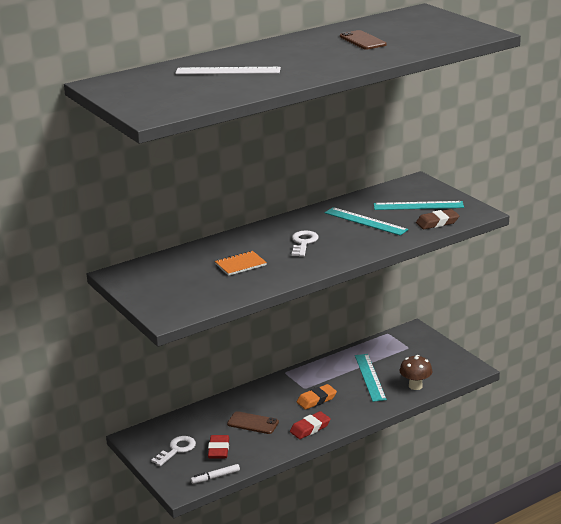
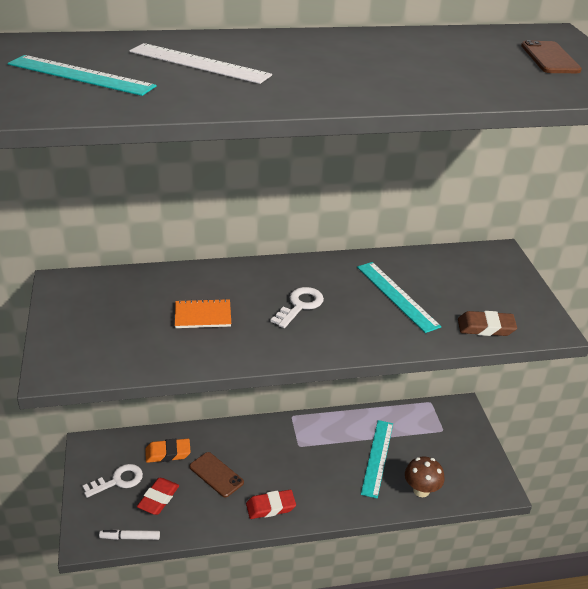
camera: 20 degrees right, 10 degrees up
(316, 400) = (301, 468): orange eraser -> orange eraser (168, 453)
(362, 41) = (429, 60): brown phone -> brown phone (549, 58)
(418, 205) = (478, 292): turquoise ruler -> turquoise ruler (81, 75)

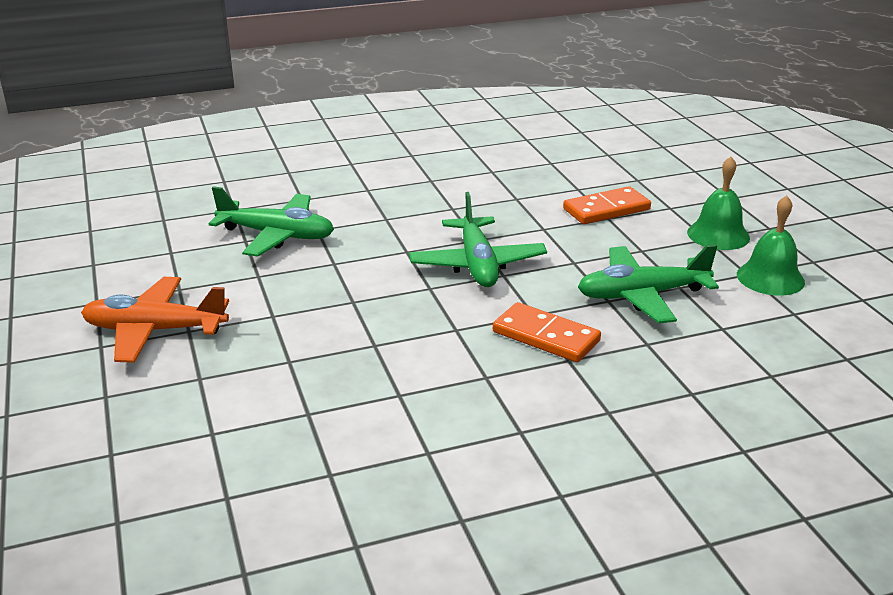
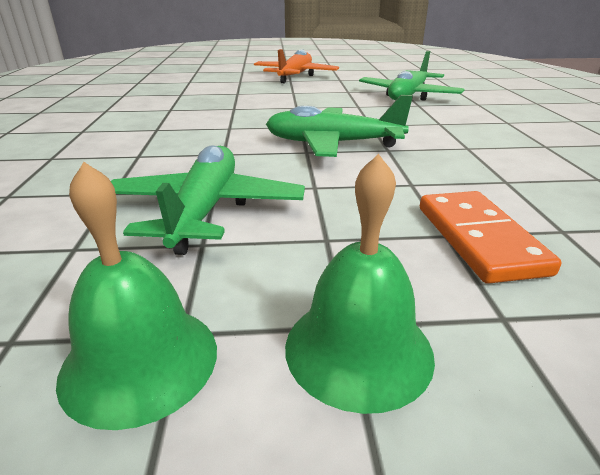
camera: 105 degrees right, 0 degrees up
(546, 336) = (182, 152): orange domino -> none

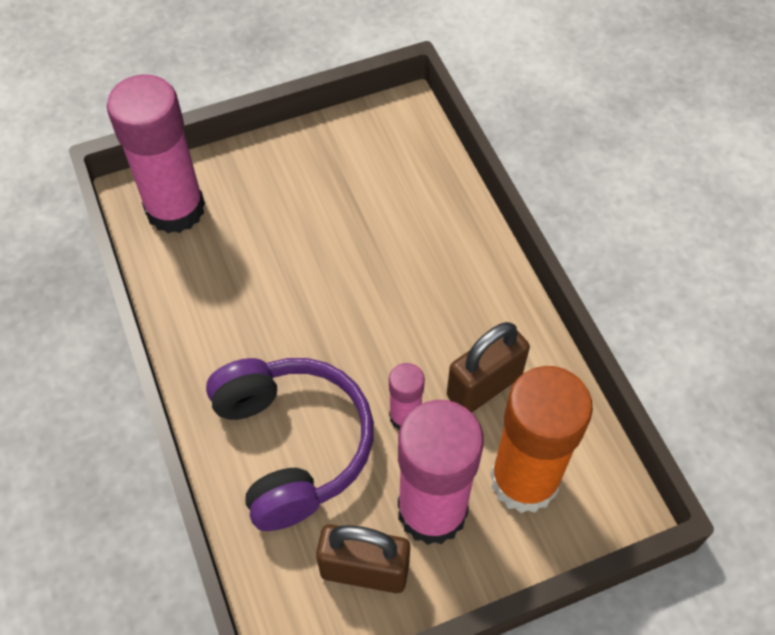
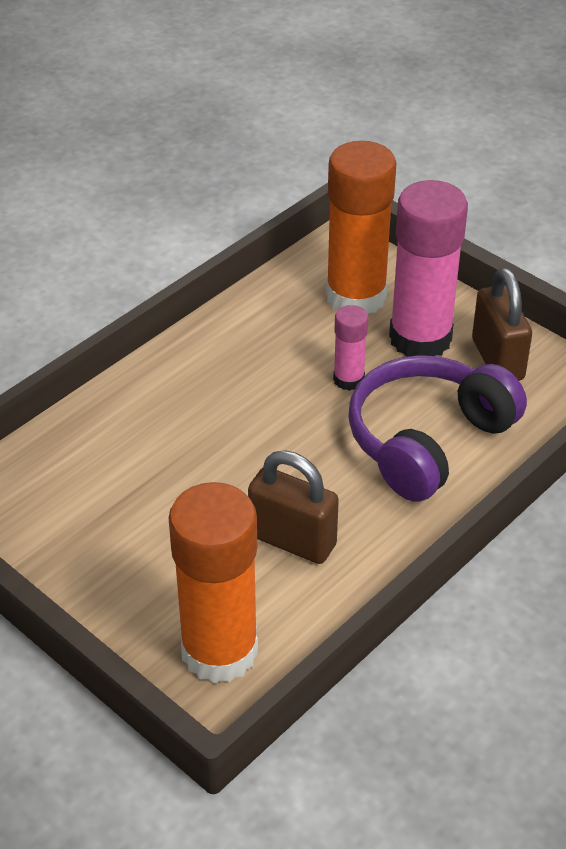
camera: 115 degrees left, 15 degrees down
(175, 209) = (219, 651): pink glue stick -> orange glue stick
(484, 386) = (286, 341): brown padlock -> brown padlock (292, 540)

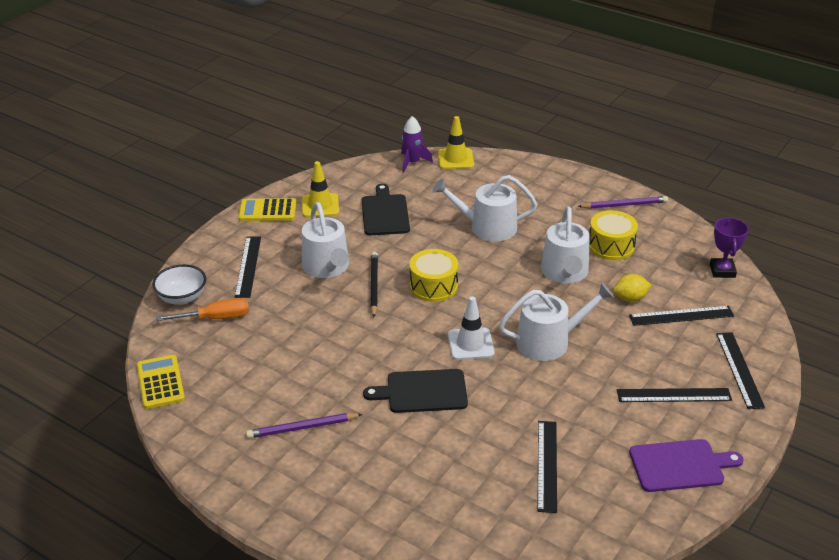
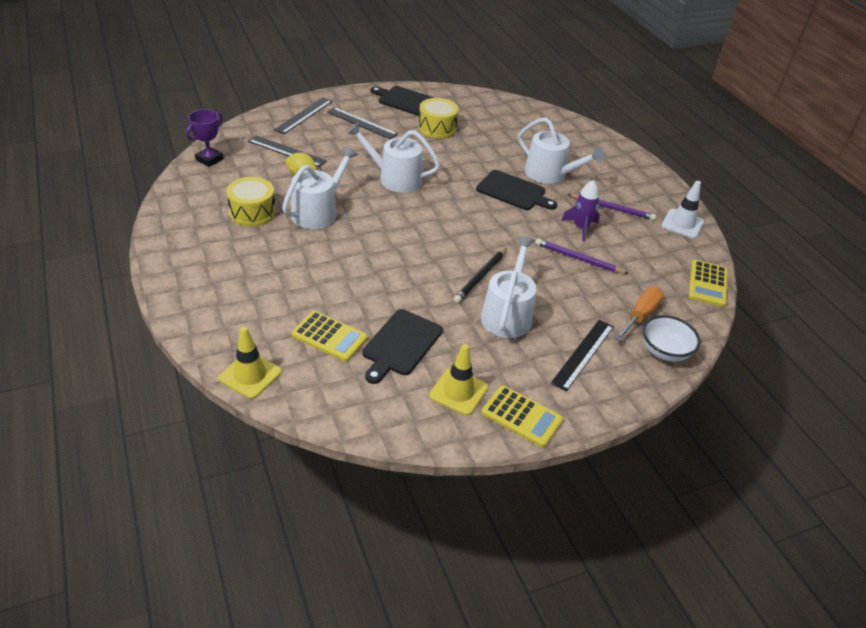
camera: 150 degrees left, 5 degrees up
(215, 318) = (640, 315): orange screwdriver -> orange screwdriver turned 105 degrees clockwise
(412, 162) = (300, 398): purple rocket -> purple rocket (580, 227)
(433, 286) = (432, 252): yellow drum -> yellow drum (437, 128)
(436, 196) = (329, 337): none -> yellow calculator
(470, 344) = (450, 201): white traffic cone -> white traffic cone (682, 224)
(487, 227) = (325, 278): white watering can -> white watering can (550, 174)
(547, 465) = (477, 130): black ruler -> none
(624, 205) = (183, 237): purple pencil -> purple pencil (578, 259)
(680, 465) = (406, 101): purple cutting board -> black cutting board

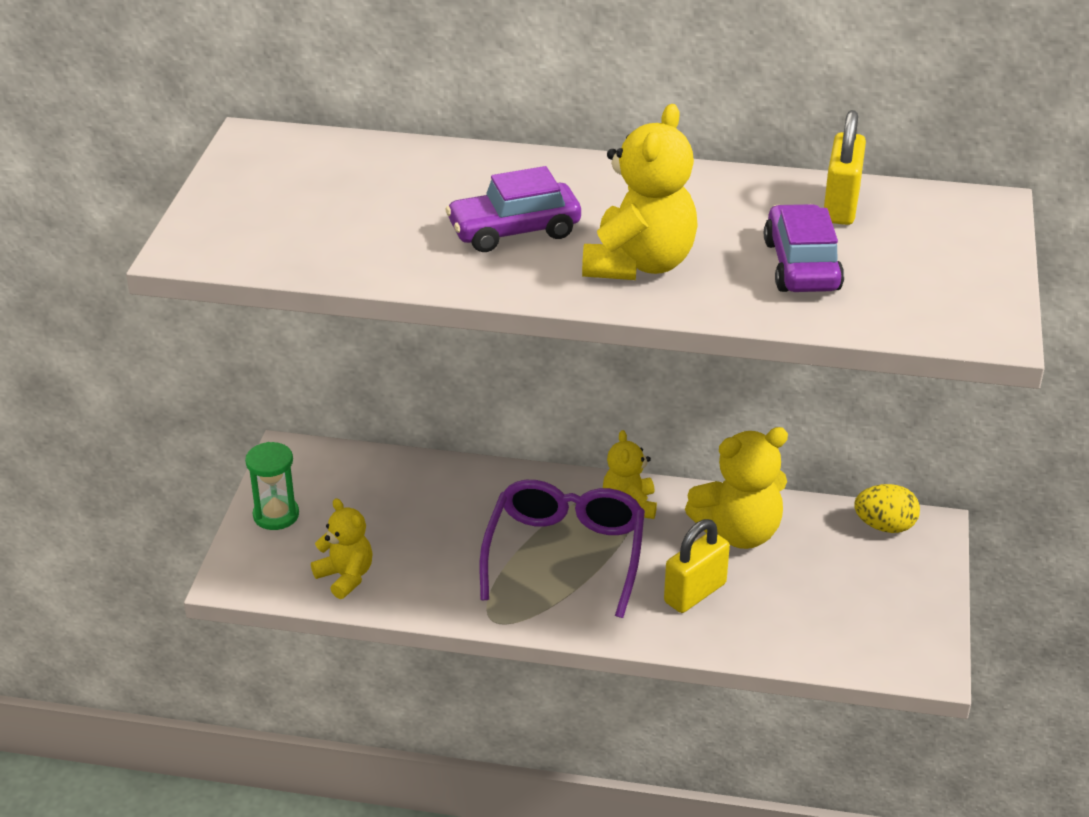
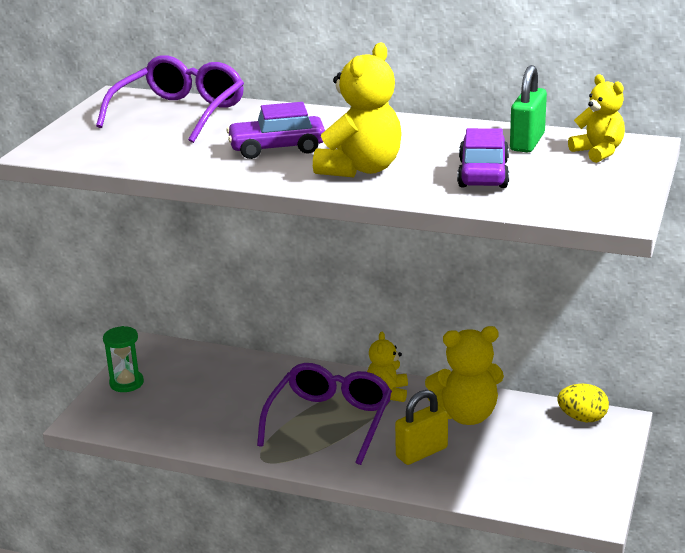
camera: 10 degrees right, 10 degrees down
(345, 577) = (163, 424): yellow teddy bear -> yellow teddy bear (598, 152)
(355, 169) = (180, 113): none -> purple glasses
(841, 206) = (527, 142): yellow padlock -> green padlock

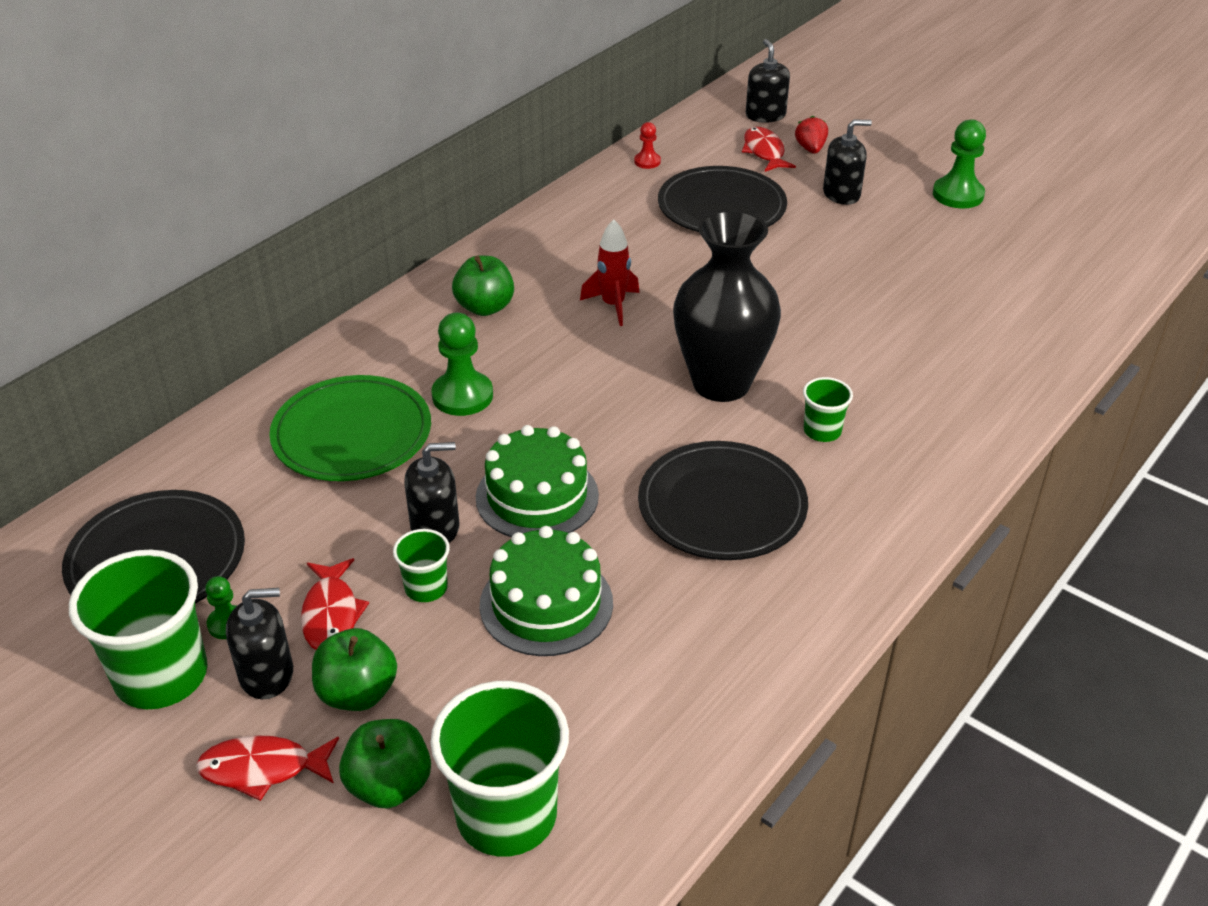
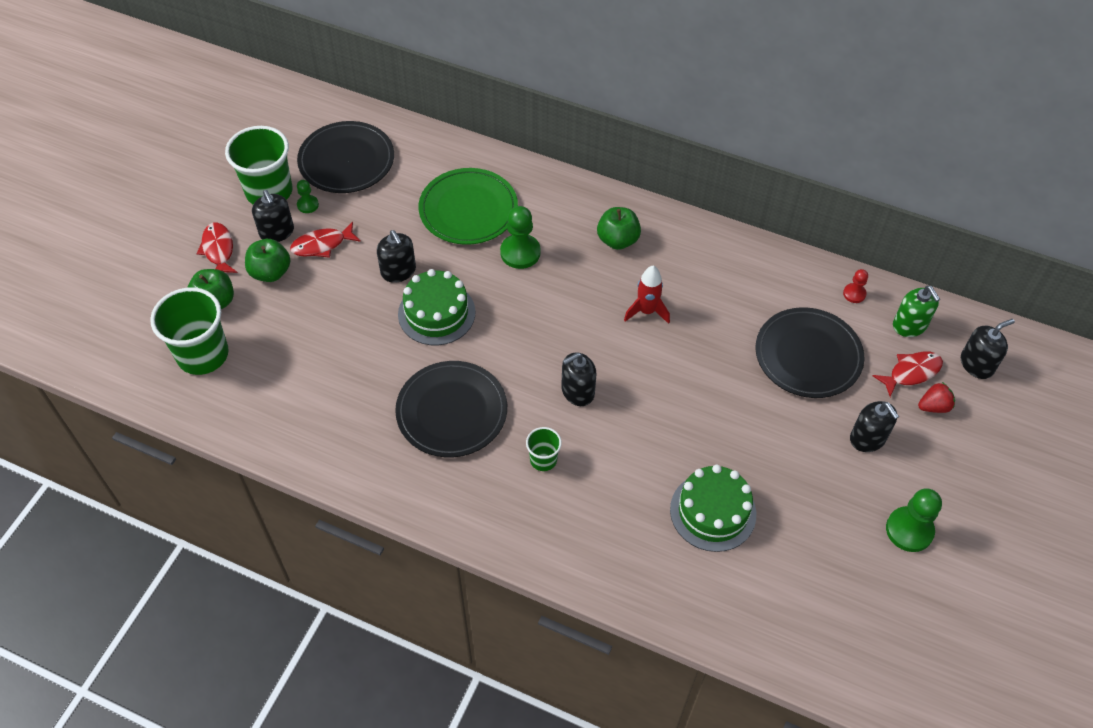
camera: 75 degrees right, 15 degrees up
(426, 588) = (350, 280): green cup -> none
(546, 604) = (348, 338): green cake -> green cake (713, 512)
(703, 139) = (909, 325): none -> green soap dispenser
(721, 383) = (577, 391): black vase -> black soap dispenser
■ ■ ■ ■ ■
• [YOUR GOAL] Copy every line from the records above that contains the word "ruler".

• [OUTPUT BELOW]
(418, 205) = (478, 292): turquoise ruler -> turquoise ruler (81, 75)
(547, 465) = (477, 130): black ruler -> none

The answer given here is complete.